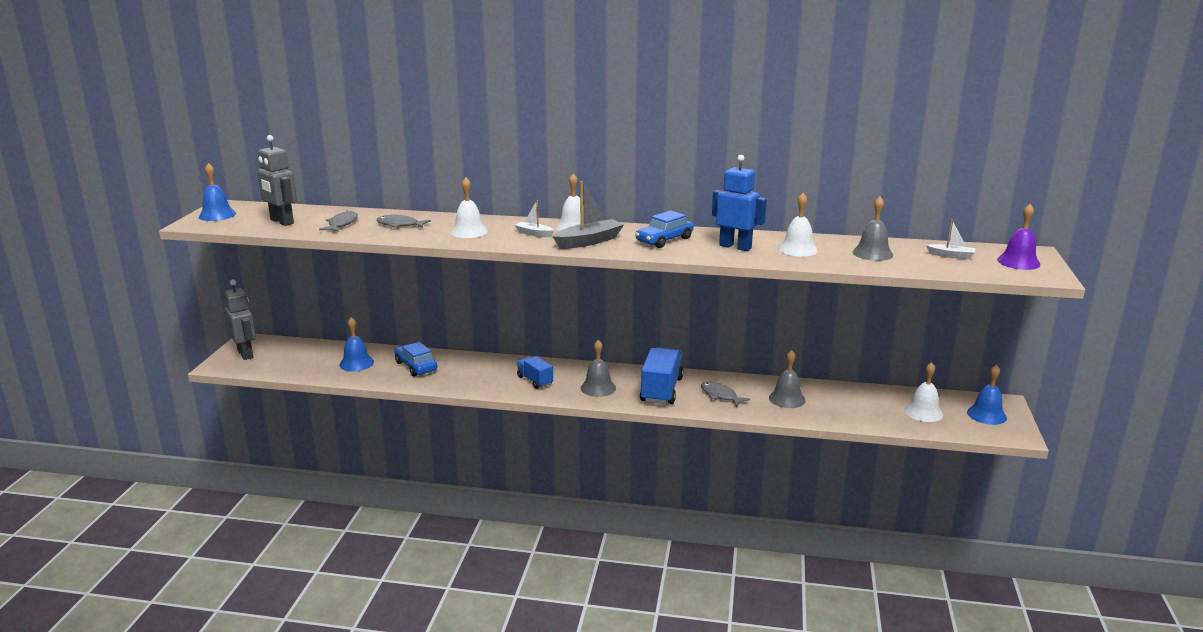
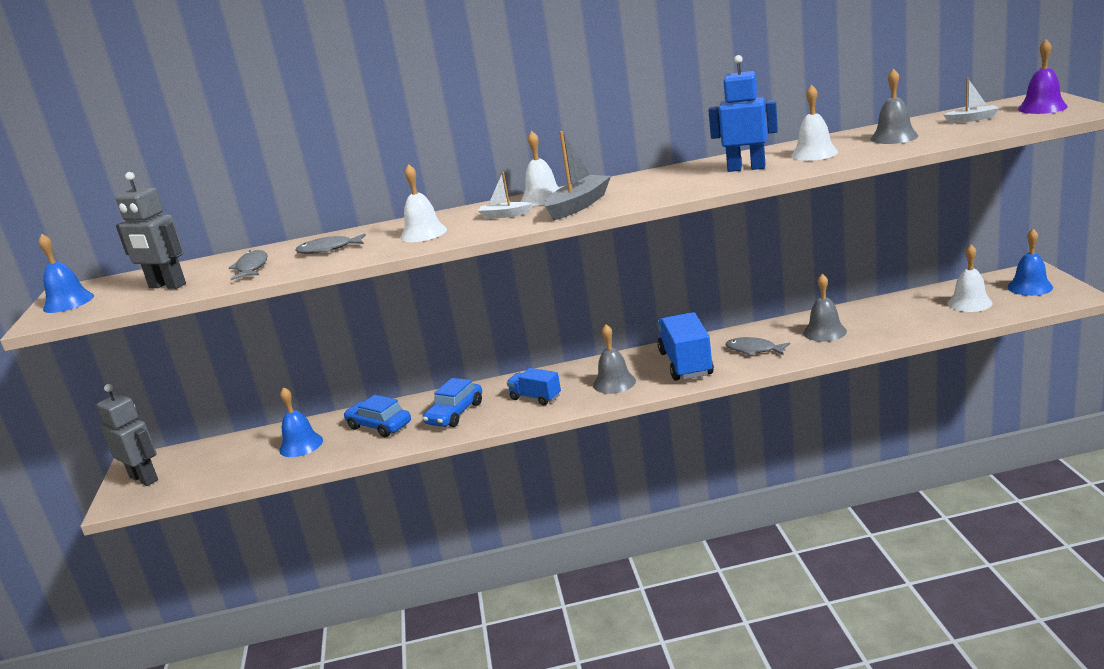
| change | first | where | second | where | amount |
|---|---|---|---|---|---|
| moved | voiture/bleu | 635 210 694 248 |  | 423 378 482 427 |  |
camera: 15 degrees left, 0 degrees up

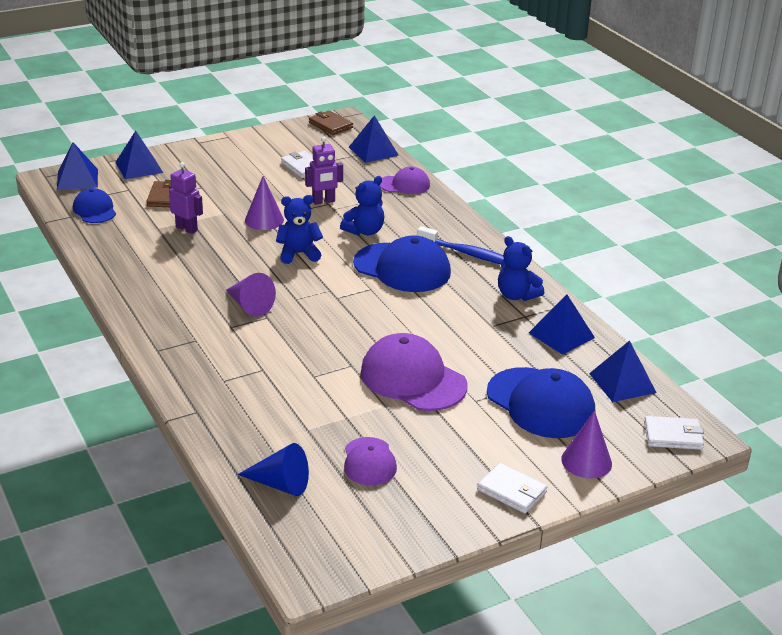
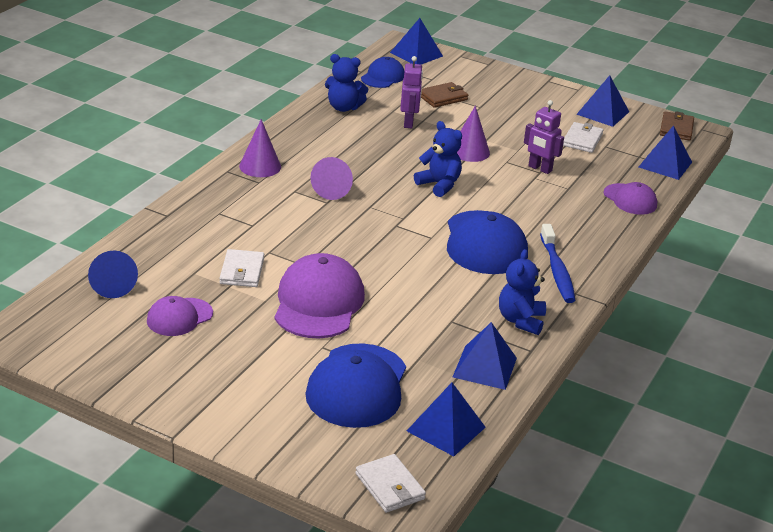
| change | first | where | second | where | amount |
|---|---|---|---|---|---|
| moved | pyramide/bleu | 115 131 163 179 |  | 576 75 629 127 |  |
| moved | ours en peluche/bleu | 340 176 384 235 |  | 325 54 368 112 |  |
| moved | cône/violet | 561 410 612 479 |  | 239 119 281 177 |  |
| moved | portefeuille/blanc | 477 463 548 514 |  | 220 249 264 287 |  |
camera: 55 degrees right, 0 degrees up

---*---

▶ _PROMPT_: Search the material for the string "degrees" and return each line that has it.

▶ _ANSWER SPACE_:
camera: 15 degrees left, 0 degrees up
camera: 55 degrees right, 0 degrees up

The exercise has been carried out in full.